··· Provided data
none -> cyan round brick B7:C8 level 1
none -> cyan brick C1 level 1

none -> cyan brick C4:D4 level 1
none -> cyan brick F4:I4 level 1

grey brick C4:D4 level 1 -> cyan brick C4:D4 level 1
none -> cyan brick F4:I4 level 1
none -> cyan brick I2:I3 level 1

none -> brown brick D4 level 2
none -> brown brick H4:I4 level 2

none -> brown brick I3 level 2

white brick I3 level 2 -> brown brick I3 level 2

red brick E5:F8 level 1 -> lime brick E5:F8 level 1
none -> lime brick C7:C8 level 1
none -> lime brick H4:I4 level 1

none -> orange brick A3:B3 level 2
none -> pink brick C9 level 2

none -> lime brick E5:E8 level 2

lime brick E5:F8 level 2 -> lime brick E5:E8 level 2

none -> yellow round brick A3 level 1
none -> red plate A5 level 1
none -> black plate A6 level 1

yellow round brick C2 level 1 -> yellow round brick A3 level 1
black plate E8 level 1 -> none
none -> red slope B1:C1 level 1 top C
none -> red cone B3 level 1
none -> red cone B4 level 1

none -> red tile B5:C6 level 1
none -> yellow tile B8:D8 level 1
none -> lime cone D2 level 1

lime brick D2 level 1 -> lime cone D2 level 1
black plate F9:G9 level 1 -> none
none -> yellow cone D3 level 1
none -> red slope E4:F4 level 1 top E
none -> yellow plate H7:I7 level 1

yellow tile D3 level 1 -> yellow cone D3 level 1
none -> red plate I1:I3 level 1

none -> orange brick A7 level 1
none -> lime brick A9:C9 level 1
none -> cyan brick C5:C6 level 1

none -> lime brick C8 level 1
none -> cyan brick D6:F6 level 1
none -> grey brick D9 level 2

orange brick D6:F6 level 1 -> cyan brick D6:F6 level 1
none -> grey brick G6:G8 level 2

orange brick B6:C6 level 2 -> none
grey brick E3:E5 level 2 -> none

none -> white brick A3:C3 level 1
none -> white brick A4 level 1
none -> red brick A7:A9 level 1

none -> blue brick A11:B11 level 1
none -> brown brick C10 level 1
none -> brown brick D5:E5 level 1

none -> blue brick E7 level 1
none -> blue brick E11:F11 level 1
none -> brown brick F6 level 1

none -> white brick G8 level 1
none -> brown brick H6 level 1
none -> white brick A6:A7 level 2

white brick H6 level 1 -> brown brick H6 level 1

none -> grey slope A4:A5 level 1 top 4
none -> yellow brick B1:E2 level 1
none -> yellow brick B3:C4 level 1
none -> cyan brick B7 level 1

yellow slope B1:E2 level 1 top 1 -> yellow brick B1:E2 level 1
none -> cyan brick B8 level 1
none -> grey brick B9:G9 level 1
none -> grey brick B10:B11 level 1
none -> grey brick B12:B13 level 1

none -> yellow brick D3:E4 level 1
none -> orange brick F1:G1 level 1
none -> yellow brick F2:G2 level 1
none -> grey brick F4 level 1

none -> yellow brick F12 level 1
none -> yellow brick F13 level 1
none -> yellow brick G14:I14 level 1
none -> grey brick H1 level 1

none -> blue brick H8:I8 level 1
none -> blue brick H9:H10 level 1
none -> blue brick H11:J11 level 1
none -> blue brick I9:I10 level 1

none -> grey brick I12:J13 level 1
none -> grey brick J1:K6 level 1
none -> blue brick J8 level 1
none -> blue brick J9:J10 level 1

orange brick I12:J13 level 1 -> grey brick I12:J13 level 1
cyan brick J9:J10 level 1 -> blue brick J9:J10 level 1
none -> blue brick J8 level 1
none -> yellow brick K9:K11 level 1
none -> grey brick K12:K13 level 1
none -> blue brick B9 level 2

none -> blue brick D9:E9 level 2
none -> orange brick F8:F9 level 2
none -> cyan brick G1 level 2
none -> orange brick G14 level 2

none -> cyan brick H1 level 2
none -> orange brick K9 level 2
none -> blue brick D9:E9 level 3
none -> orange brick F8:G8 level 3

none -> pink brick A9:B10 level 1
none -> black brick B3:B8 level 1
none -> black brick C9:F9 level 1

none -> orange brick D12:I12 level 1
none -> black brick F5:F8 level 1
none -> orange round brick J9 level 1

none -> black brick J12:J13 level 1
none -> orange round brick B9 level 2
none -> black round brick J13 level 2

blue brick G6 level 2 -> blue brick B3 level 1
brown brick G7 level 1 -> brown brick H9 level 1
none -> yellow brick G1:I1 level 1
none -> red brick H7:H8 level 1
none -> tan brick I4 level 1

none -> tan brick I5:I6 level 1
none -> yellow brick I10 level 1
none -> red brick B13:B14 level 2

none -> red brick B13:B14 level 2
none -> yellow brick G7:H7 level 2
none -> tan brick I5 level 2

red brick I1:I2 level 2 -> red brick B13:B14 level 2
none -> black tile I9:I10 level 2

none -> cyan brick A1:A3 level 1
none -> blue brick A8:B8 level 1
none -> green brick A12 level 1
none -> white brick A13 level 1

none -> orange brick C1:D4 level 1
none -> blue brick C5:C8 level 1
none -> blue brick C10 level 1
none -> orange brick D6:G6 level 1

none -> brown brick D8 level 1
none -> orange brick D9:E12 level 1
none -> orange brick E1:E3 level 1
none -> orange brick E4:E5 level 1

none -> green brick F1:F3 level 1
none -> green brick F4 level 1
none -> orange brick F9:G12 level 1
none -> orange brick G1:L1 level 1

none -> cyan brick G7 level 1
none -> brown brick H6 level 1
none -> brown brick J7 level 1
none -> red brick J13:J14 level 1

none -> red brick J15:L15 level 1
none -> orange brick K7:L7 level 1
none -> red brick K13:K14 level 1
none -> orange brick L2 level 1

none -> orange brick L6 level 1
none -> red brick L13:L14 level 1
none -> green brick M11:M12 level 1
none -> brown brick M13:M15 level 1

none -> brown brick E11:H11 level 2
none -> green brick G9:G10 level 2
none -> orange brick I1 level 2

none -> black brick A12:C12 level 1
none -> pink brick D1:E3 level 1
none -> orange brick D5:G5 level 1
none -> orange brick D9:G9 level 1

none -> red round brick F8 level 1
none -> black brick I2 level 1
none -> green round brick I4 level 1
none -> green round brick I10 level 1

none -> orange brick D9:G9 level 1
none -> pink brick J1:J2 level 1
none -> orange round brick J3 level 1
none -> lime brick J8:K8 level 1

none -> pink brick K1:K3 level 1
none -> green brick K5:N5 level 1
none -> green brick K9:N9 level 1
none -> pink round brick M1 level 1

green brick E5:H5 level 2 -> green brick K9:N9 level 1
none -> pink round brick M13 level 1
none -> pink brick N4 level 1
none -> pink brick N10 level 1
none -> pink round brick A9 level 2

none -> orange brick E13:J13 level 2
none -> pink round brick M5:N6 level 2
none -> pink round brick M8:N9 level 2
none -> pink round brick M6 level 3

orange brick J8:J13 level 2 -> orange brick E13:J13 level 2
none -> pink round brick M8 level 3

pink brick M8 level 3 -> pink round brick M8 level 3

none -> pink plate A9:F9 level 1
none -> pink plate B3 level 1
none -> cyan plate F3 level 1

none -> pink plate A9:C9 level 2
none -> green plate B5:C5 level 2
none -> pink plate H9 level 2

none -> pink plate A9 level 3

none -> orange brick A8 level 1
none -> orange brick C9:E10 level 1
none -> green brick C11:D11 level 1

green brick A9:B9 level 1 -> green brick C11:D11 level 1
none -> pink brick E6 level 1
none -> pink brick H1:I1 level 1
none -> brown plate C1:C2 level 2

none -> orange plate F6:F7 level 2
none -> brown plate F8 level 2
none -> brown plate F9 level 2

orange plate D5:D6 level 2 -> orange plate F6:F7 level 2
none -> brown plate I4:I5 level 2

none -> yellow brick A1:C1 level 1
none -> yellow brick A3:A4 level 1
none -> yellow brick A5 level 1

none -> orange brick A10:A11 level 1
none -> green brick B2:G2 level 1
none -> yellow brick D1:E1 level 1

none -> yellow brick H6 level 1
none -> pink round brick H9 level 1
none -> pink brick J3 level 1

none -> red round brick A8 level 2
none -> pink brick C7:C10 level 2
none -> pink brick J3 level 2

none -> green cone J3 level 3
······
Look back at the entries above and repeat, unchanged, every line from the line holding "none -> tan brick I5:I6 level 1" through the line holding "none -> orange brick C1:D4 level 1".

_Result for this task_.
none -> tan brick I5:I6 level 1
none -> yellow brick I10 level 1
none -> red brick B13:B14 level 2

none -> red brick B13:B14 level 2
none -> yellow brick G7:H7 level 2
none -> tan brick I5 level 2

red brick I1:I2 level 2 -> red brick B13:B14 level 2
none -> black tile I9:I10 level 2

none -> cyan brick A1:A3 level 1
none -> blue brick A8:B8 level 1
none -> green brick A12 level 1
none -> white brick A13 level 1

none -> orange brick C1:D4 level 1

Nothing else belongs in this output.